EXERCISE DIRECTIONS :: In the listing below, find the line containing "RADIO pin CE: GP15 -> GP0" and the line containing "RADIO3 pin CE: GP7 -> GP2". Repeat exactly those two lines and every line between them.

MATERIAL PROVIDED ::
Content starts

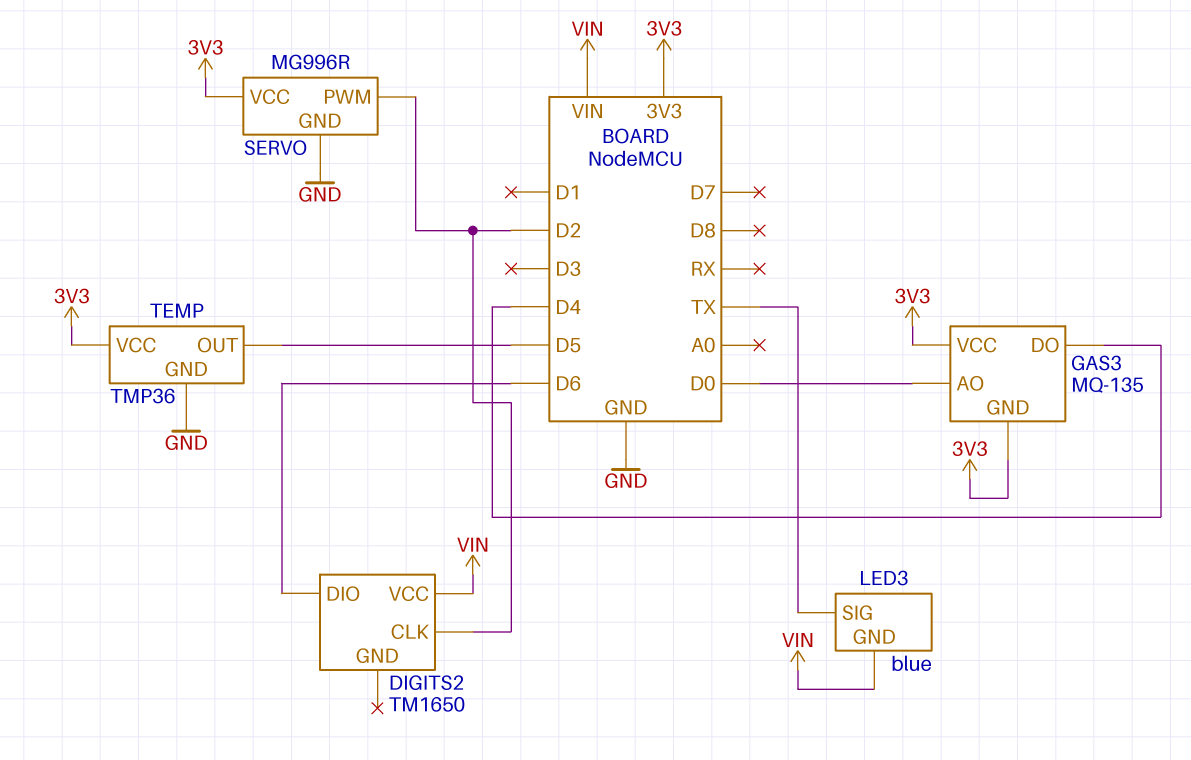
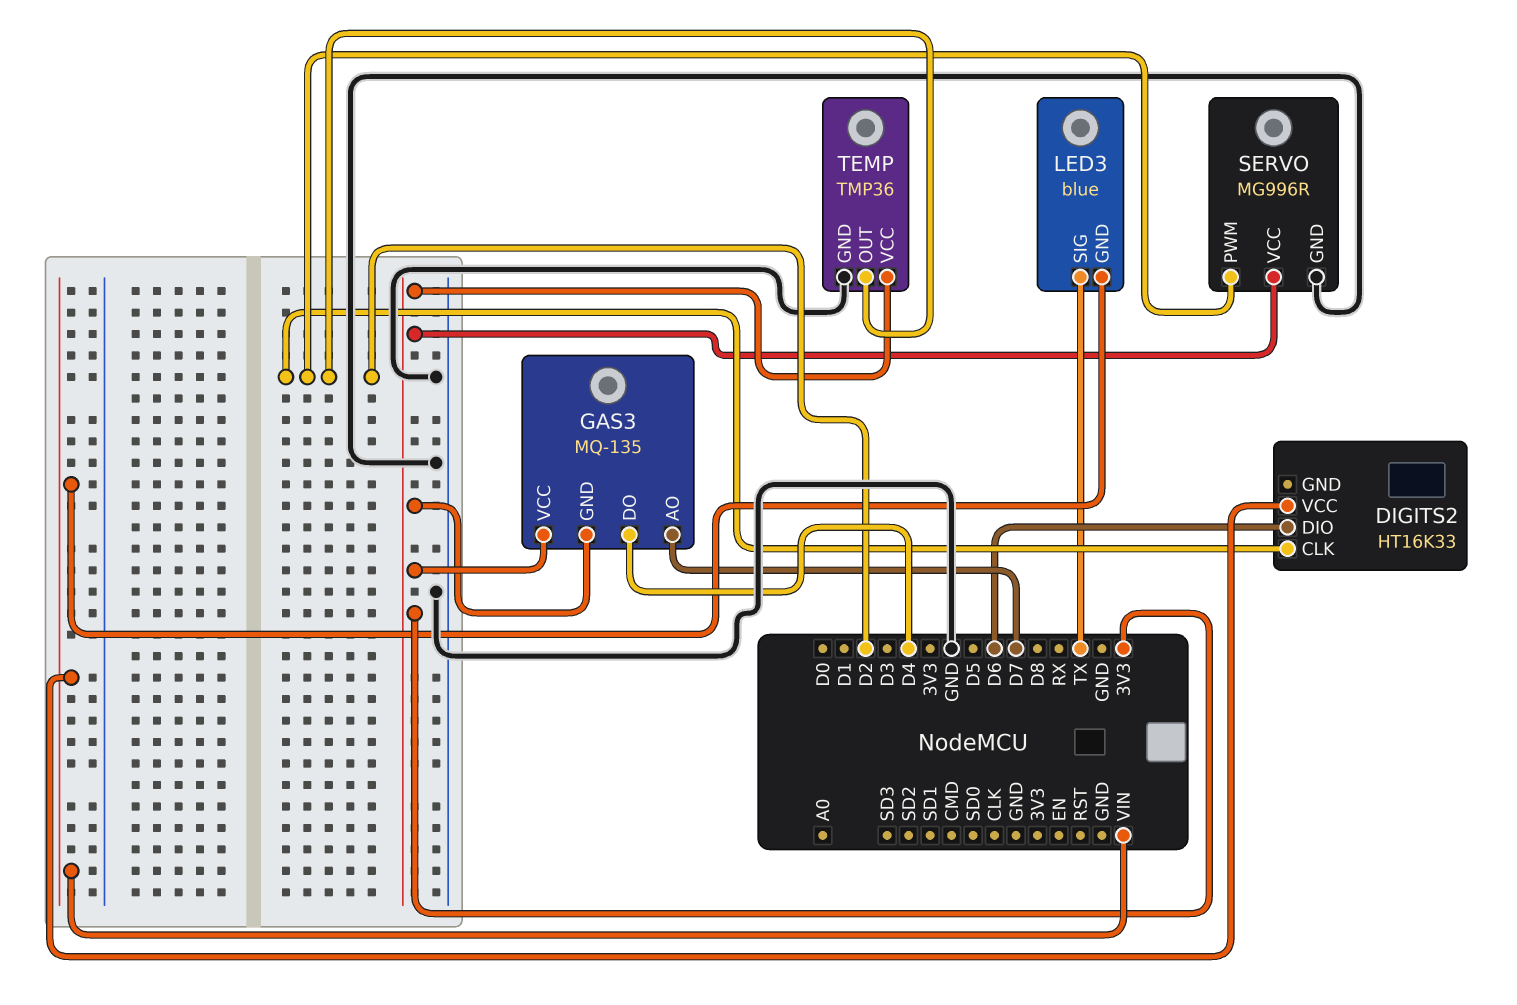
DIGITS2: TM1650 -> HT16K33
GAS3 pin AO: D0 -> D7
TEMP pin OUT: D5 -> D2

Content ends
Content starts

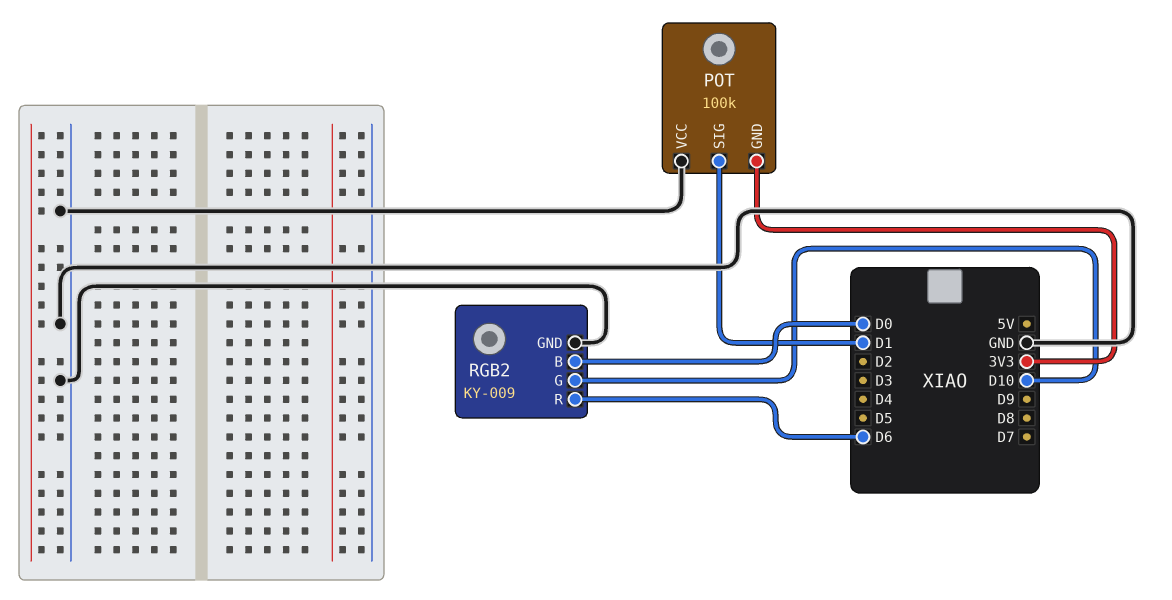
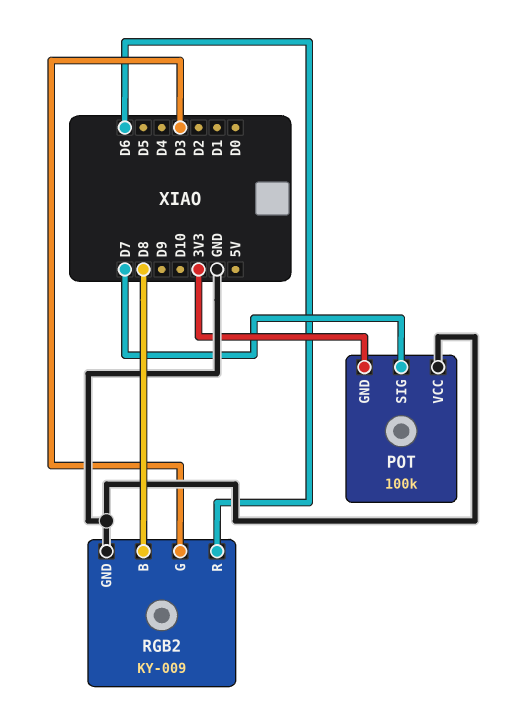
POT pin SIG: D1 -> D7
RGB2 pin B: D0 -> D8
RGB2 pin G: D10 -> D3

Content ends
Content starts

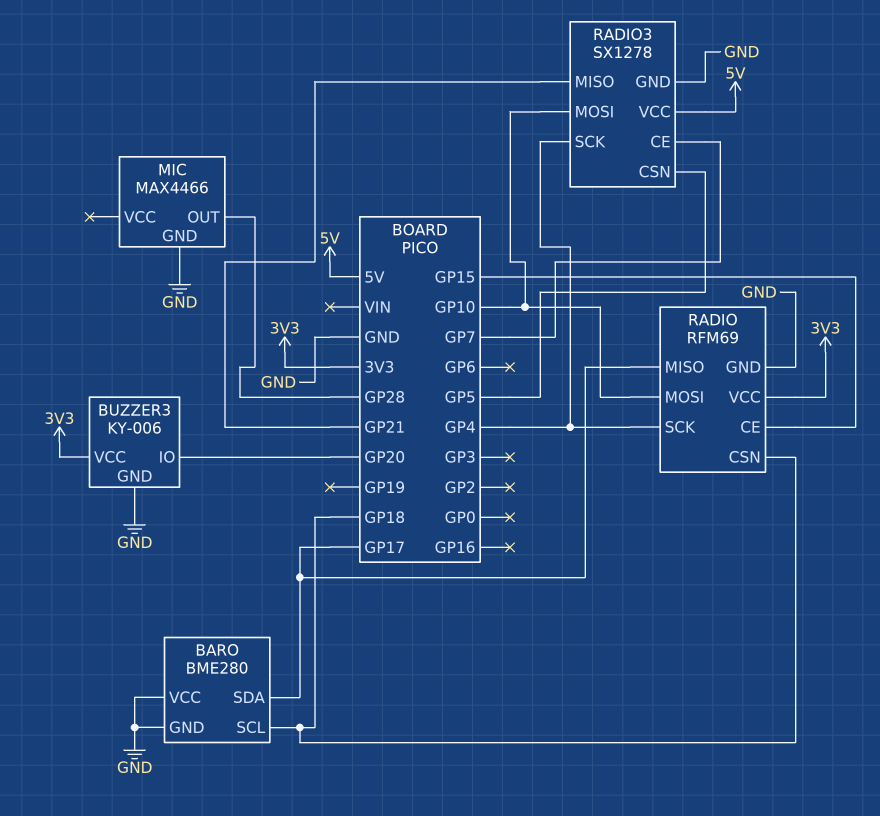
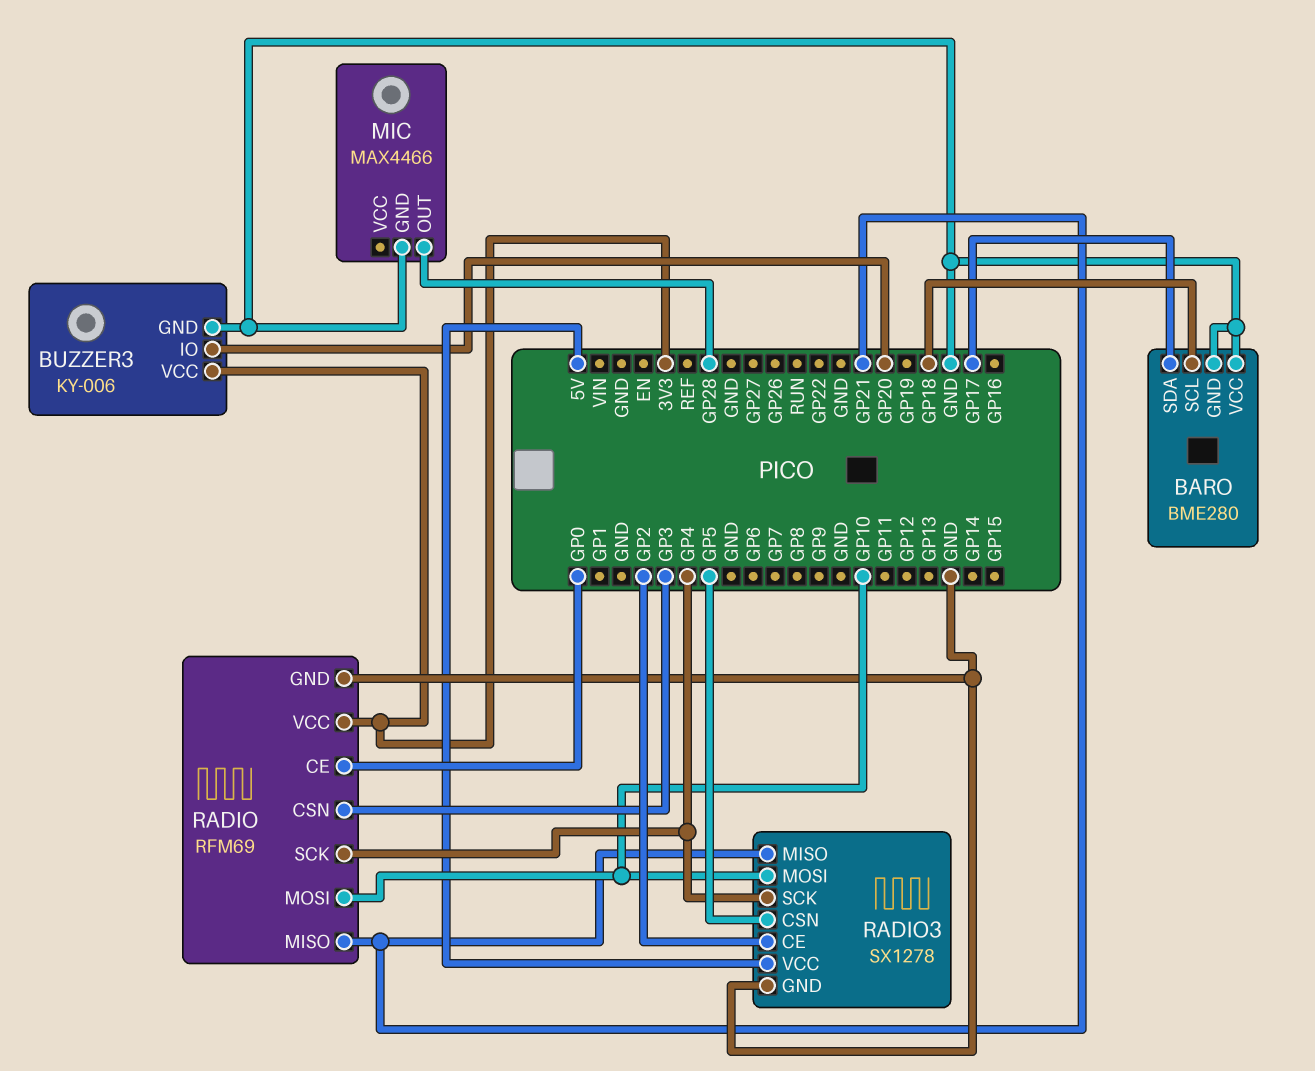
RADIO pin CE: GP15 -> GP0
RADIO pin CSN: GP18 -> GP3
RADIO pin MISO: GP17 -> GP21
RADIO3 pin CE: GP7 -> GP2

Content ends

SOLUTION ::
RADIO pin CE: GP15 -> GP0
RADIO pin CSN: GP18 -> GP3
RADIO pin MISO: GP17 -> GP21
RADIO3 pin CE: GP7 -> GP2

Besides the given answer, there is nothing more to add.